Your copy should run exactly from the line containing "BUZZER2: KY-006 -> KY-012" to the last line of the entries below, and it should include no pictures.
-- -- --
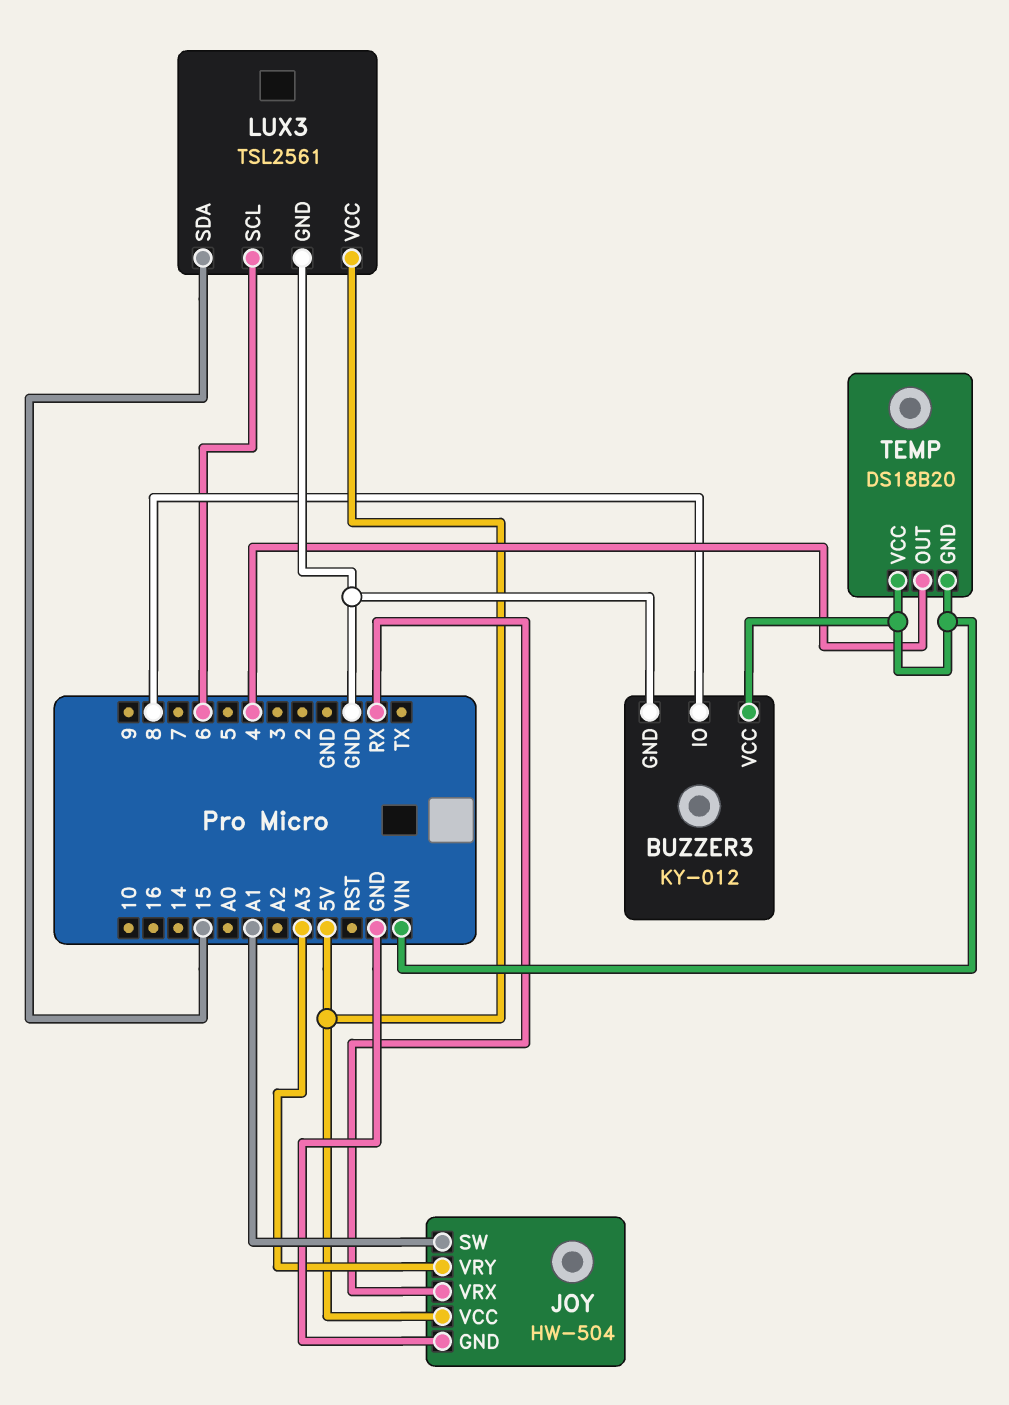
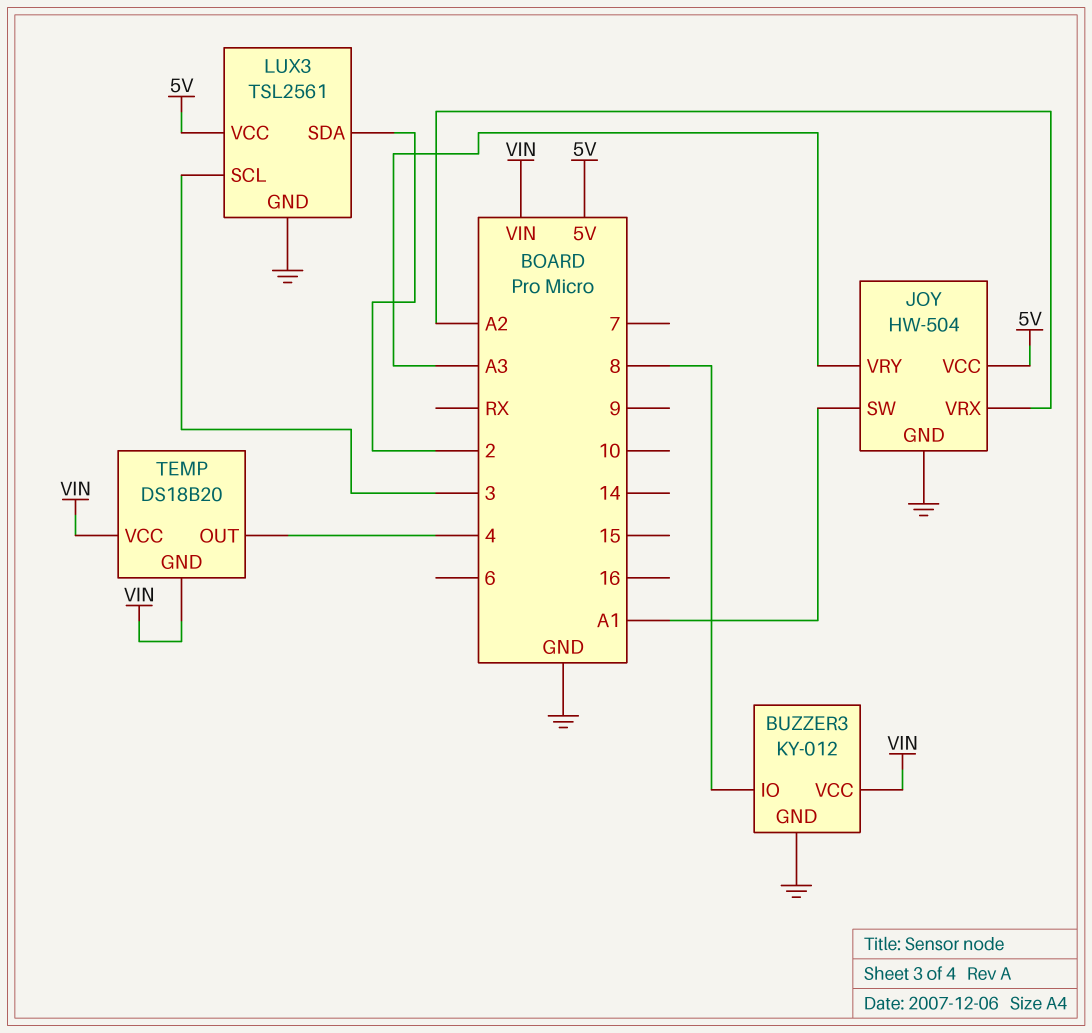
JOY pin VRX: RX -> A2
LUX3 pin SCL: 6 -> 3
LUX3 pin SDA: 15 -> 2

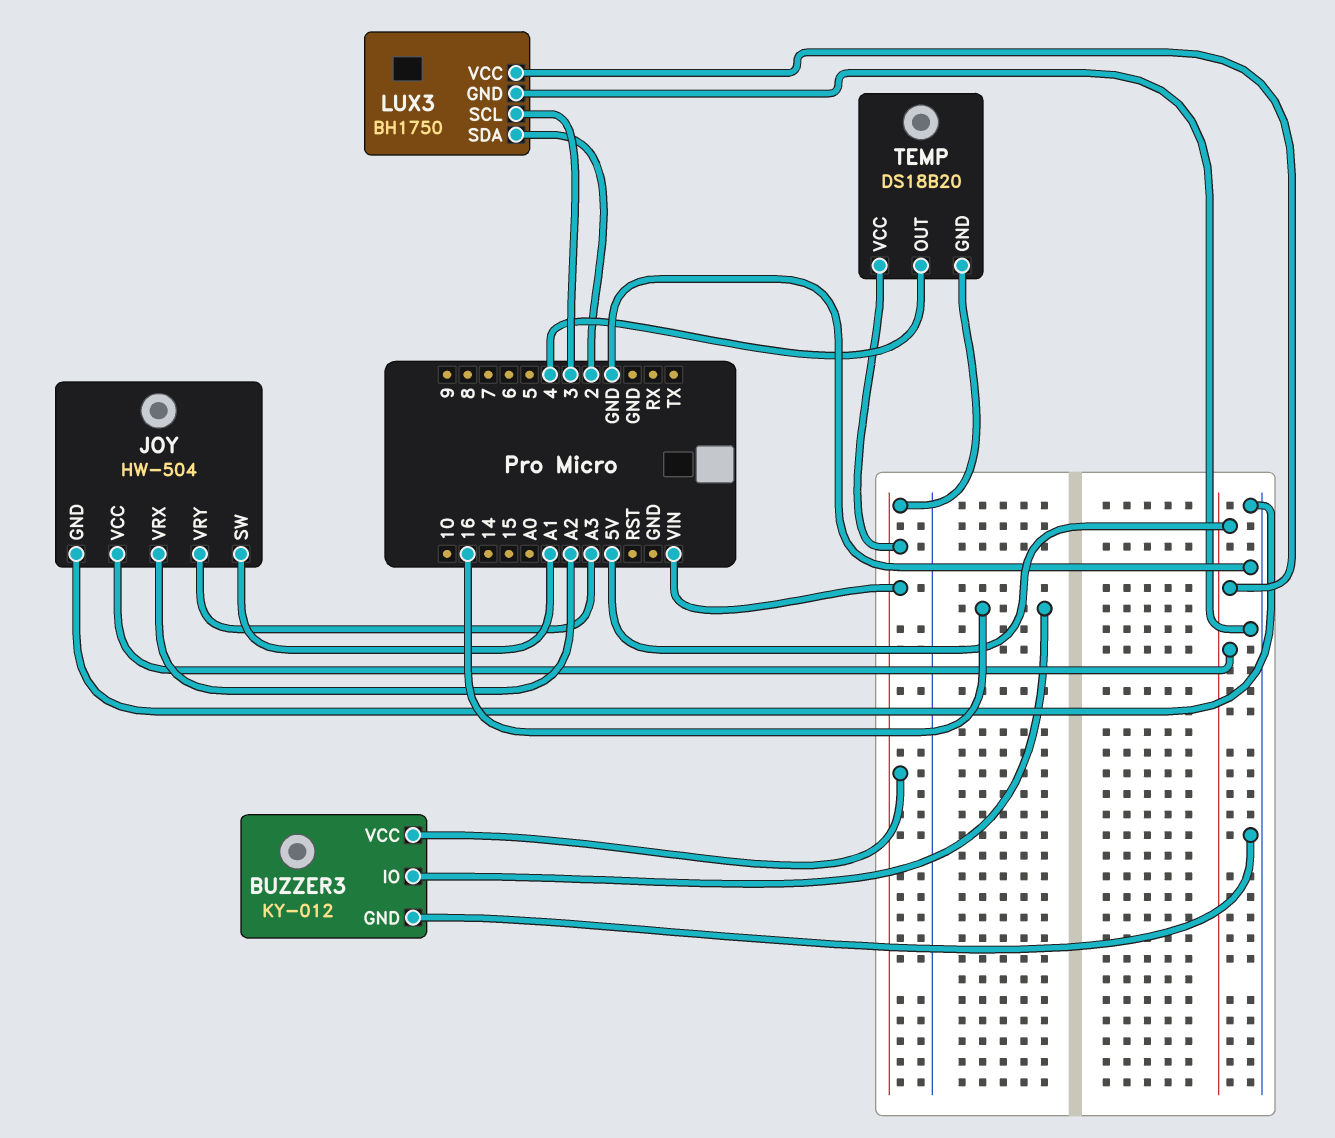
BUZZER3 pin IO: 8 -> 16
LUX3: TSL2561 -> BH1750

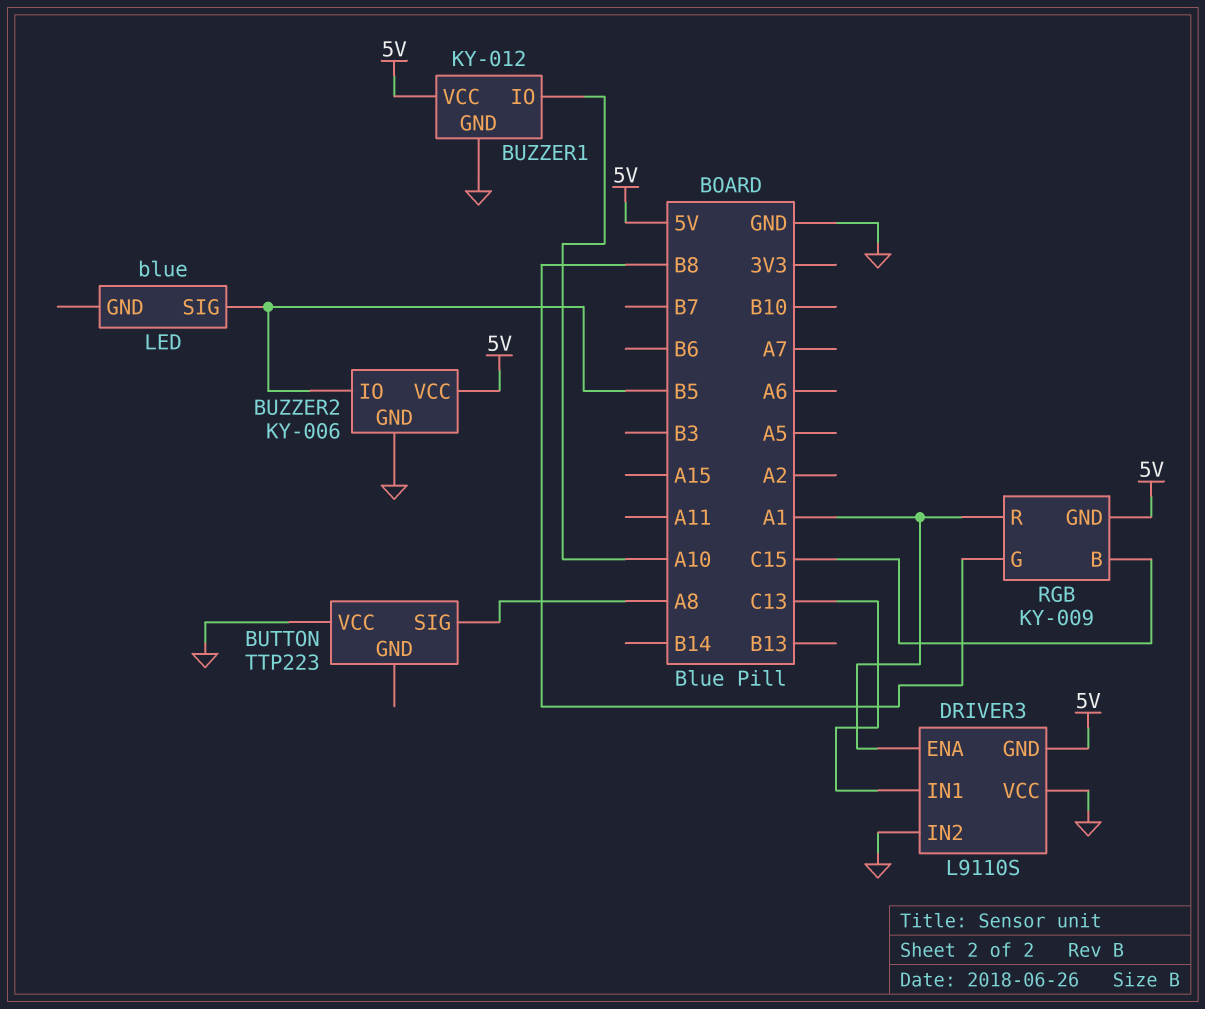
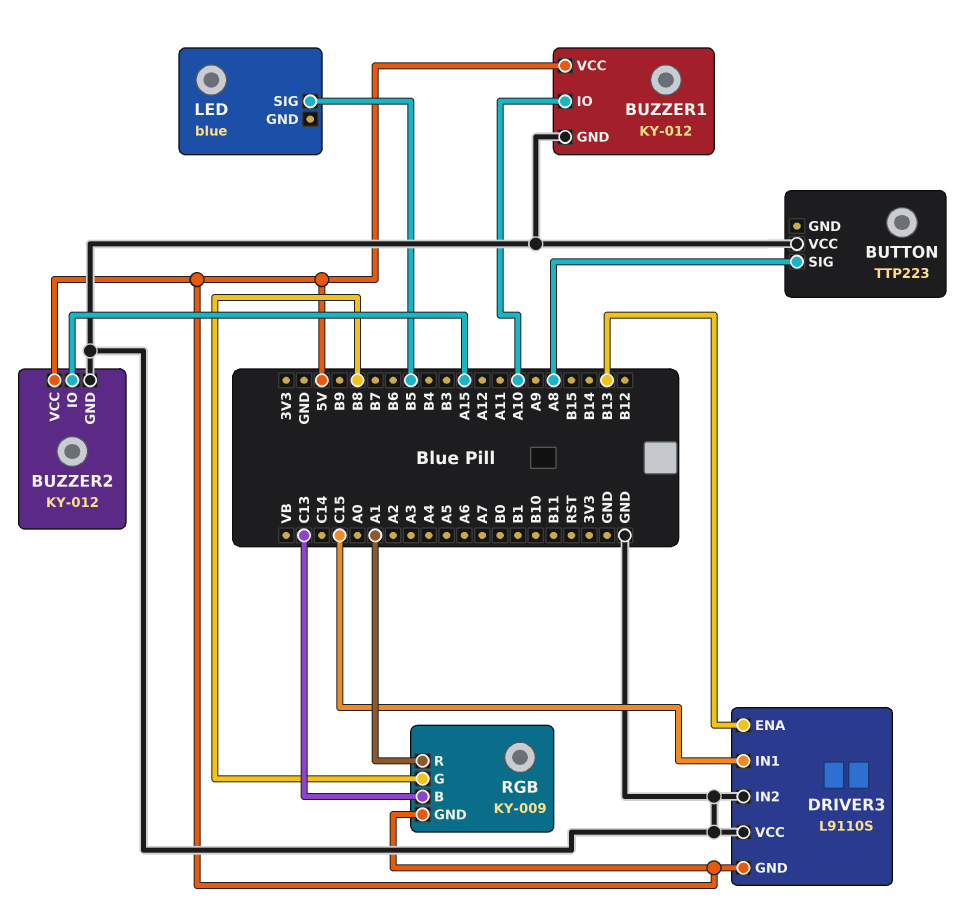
BUZZER2: KY-006 -> KY-012
BUZZER2 pin IO: B5 -> A15
DRIVER3 pin ENA: A1 -> B13
DRIVER3 pin IN1: C13 -> C15
RGB pin B: C15 -> C13

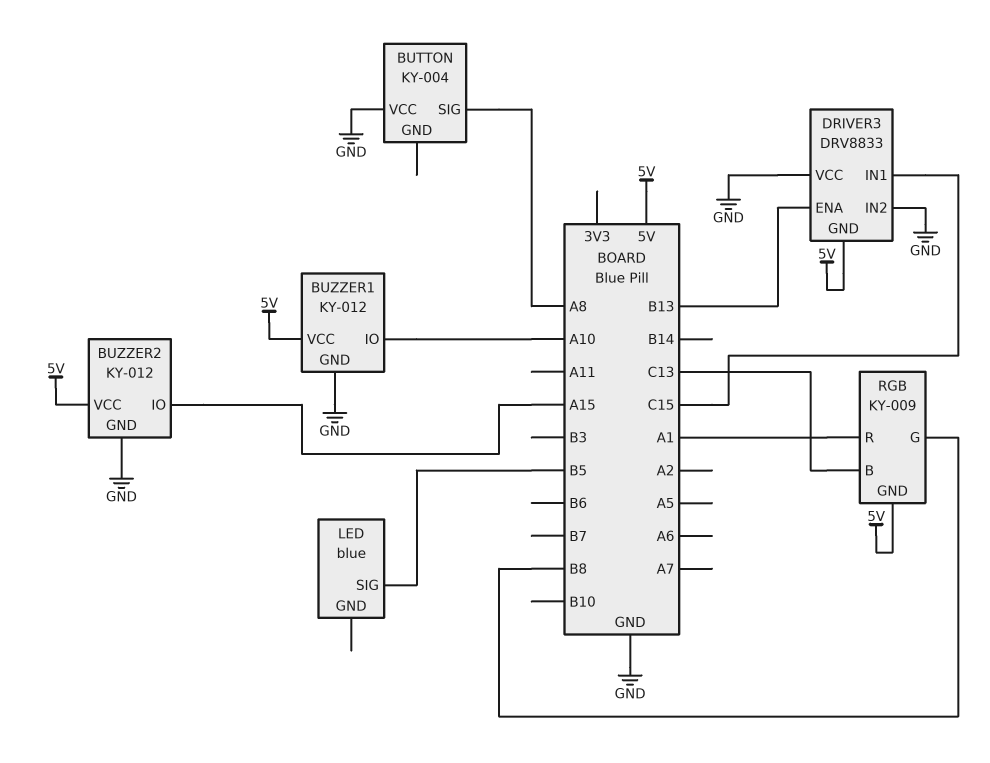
BUTTON: TTP223 -> KY-004
DRIVER3: L9110S -> DRV8833

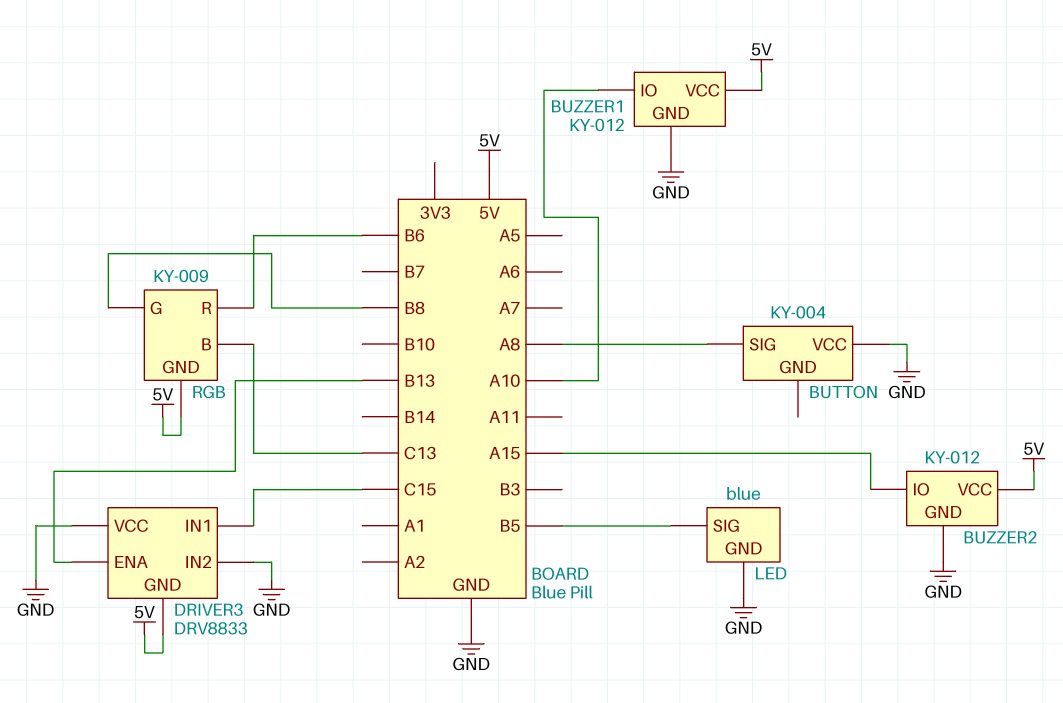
LED pin GND: none -> GND
RGB pin R: A1 -> B6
-- -- --
**Response for this exercise**
BUZZER2: KY-006 -> KY-012
BUZZER2 pin IO: B5 -> A15
DRIVER3 pin ENA: A1 -> B13
DRIVER3 pin IN1: C13 -> C15
RGB pin B: C15 -> C13

BUTTON: TTP223 -> KY-004
DRIVER3: L9110S -> DRV8833

LED pin GND: none -> GND
RGB pin R: A1 -> B6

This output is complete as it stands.